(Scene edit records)
***
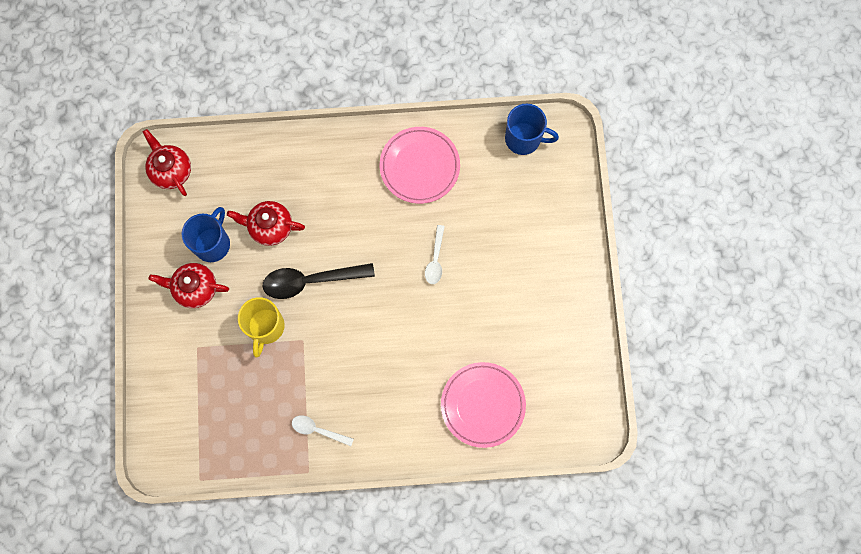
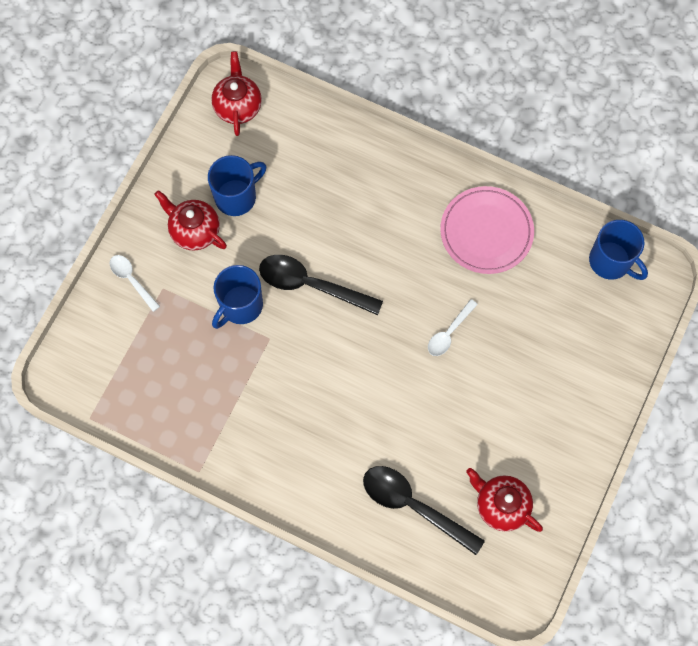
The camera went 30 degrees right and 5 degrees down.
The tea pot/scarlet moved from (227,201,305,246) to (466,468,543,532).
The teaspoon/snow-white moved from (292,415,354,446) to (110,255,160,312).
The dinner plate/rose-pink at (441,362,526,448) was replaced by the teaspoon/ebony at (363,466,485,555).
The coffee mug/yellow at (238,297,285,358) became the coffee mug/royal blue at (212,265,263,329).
***
• **INSTRUCTIONS TO FOLLOW**:
Reproduce the line containing "The teaspoon/snow-white moved" and every line after it. Stop at the last line of the records, and add nothing.

• **YOUR SOLUTION**:
The teaspoon/snow-white moved from (292,415,354,446) to (110,255,160,312).
The dinner plate/rose-pink at (441,362,526,448) was replaced by the teaspoon/ebony at (363,466,485,555).
The coffee mug/yellow at (238,297,285,358) became the coffee mug/royal blue at (212,265,263,329).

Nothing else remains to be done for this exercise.